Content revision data
□ □ □

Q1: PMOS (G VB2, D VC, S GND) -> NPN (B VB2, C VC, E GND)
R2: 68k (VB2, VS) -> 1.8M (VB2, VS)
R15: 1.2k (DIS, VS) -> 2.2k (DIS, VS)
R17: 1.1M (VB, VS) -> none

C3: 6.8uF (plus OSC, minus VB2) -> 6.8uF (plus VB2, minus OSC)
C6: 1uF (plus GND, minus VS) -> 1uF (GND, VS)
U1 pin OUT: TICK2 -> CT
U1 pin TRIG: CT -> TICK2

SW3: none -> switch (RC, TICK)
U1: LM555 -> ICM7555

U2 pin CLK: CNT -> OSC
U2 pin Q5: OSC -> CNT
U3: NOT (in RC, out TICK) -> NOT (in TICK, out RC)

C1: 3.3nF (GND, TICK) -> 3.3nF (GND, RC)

□ □ □

Give back all the records above exactly as they were written.

Q1: PMOS (G VB2, D VC, S GND) -> NPN (B VB2, C VC, E GND)
R2: 68k (VB2, VS) -> 1.8M (VB2, VS)
R15: 1.2k (DIS, VS) -> 2.2k (DIS, VS)
R17: 1.1M (VB, VS) -> none

C3: 6.8uF (plus OSC, minus VB2) -> 6.8uF (plus VB2, minus OSC)
C6: 1uF (plus GND, minus VS) -> 1uF (GND, VS)
U1 pin OUT: TICK2 -> CT
U1 pin TRIG: CT -> TICK2

SW3: none -> switch (RC, TICK)
U1: LM555 -> ICM7555

U2 pin CLK: CNT -> OSC
U2 pin Q5: OSC -> CNT
U3: NOT (in RC, out TICK) -> NOT (in TICK, out RC)

C1: 3.3nF (GND, TICK) -> 3.3nF (GND, RC)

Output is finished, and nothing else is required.